INPUT RECORDS.
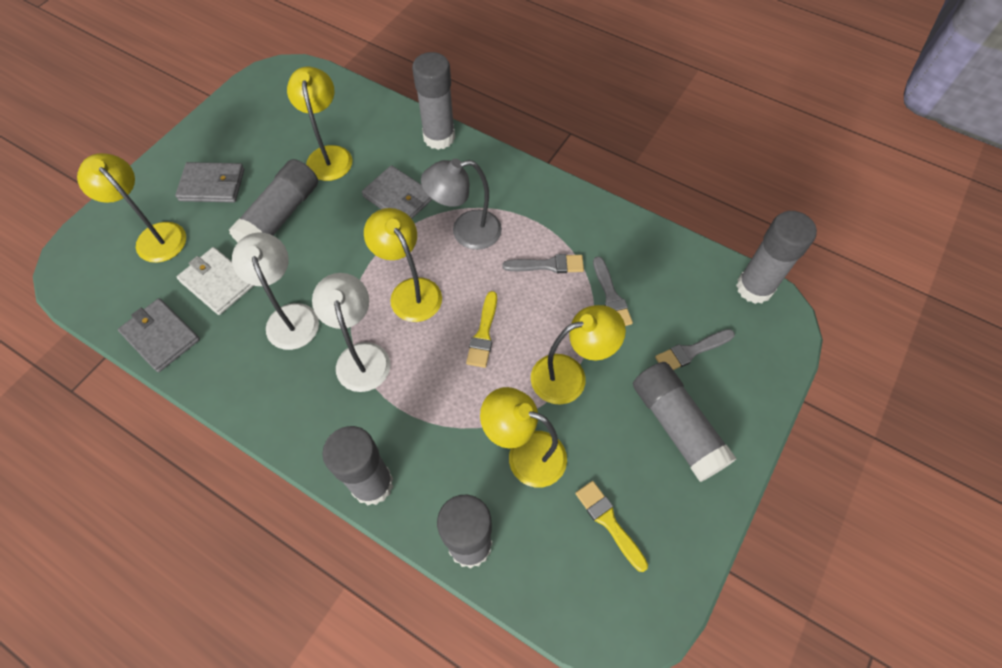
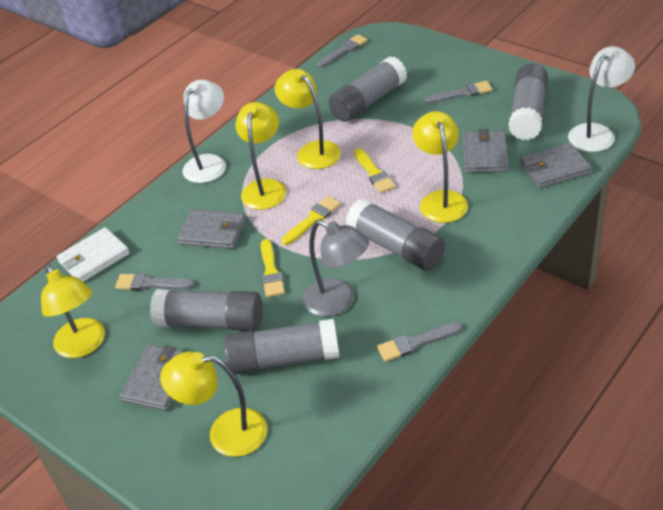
grey brush: 3 -> 4
grey glue stick: 6 -> 5
grey wallet: 3 -> 4
yellow brush: 2 -> 3

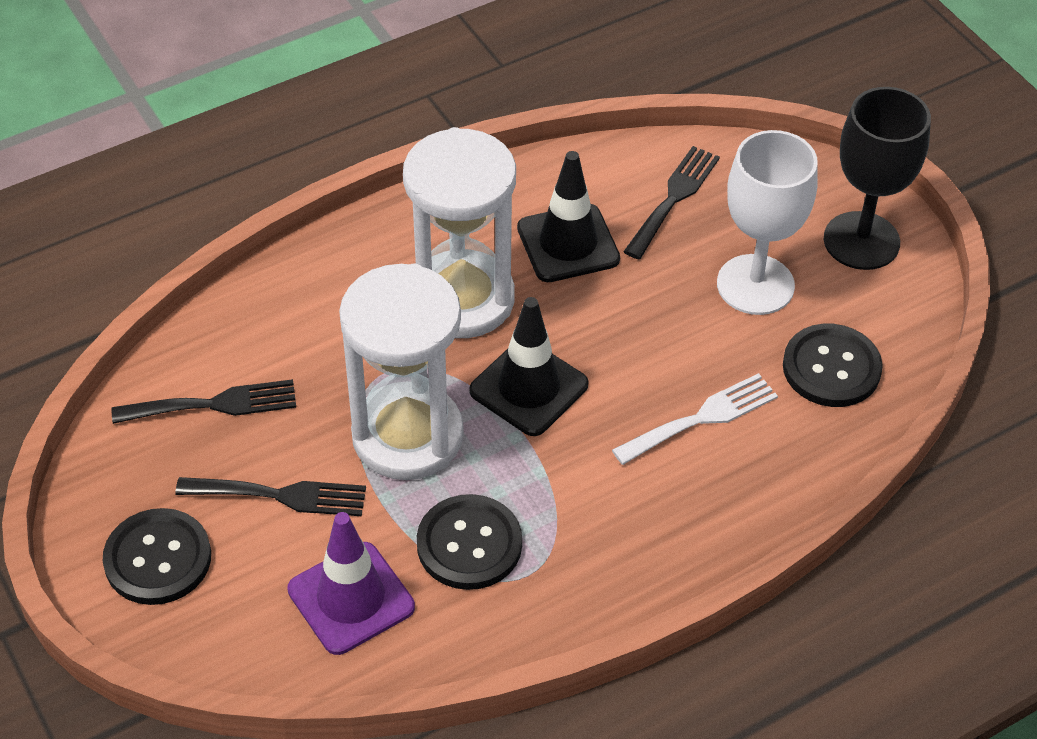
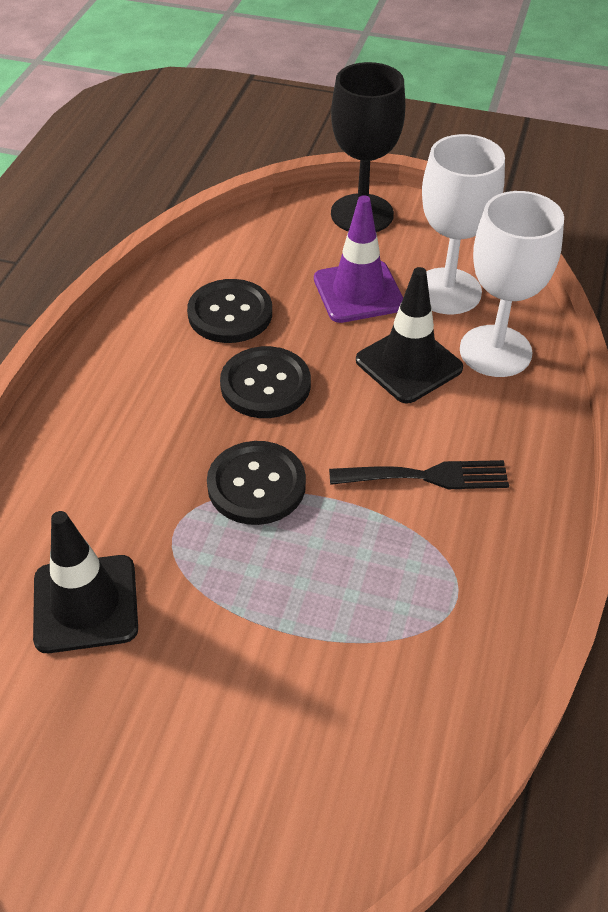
black fork: 3 -> 1
white fork: 1 -> 0
white goblet: 1 -> 2
white hourglass: 2 -> 0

PROBLEM. Nothing but the pictures is to be left out; the rest of the listing should be copied exactly.

REPLY.
grey brush: 3 -> 4
grey glue stick: 6 -> 5
grey wallet: 3 -> 4
yellow brush: 2 -> 3

black fork: 3 -> 1
white fork: 1 -> 0
white goblet: 1 -> 2
white hourglass: 2 -> 0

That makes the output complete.